---------- Dataset records

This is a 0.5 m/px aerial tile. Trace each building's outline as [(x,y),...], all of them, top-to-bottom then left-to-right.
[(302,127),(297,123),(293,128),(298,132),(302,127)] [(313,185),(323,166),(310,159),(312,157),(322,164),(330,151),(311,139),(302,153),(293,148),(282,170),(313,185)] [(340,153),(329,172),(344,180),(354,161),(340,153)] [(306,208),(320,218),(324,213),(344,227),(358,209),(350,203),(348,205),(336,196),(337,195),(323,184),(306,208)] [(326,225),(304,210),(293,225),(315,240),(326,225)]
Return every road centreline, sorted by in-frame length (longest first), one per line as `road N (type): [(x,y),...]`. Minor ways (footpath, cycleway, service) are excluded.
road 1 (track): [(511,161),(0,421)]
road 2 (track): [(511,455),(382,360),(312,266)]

--------------------

What this task involves ▸ Retype the listing above line for line, keeping every character as it is.

Answer for the task ▸
This is a 0.5 m/px aerial tile. Trace each building's outline as [(x,y),...], all of them, top-to-bottom then left-to-right.
[(302,127),(297,123),(293,128),(298,132),(302,127)] [(313,185),(323,166),(310,159),(312,157),(322,164),(330,151),(311,139),(302,153),(293,148),(282,170),(313,185)] [(340,153),(329,172),(344,180),(354,161),(340,153)] [(306,208),(320,218),(324,213),(344,227),(358,209),(350,203),(348,205),(336,196),(337,195),(323,184),(306,208)] [(326,225),(304,210),(293,225),(315,240),(326,225)]
Return every road centreline, sorted by in-frame length (longest first), one per line as `road N (type): [(x,y),...]`. Minor ways (footpath, cycleway, service) are excluded.
road 1 (track): [(511,161),(0,421)]
road 2 (track): [(511,455),(382,360),(312,266)]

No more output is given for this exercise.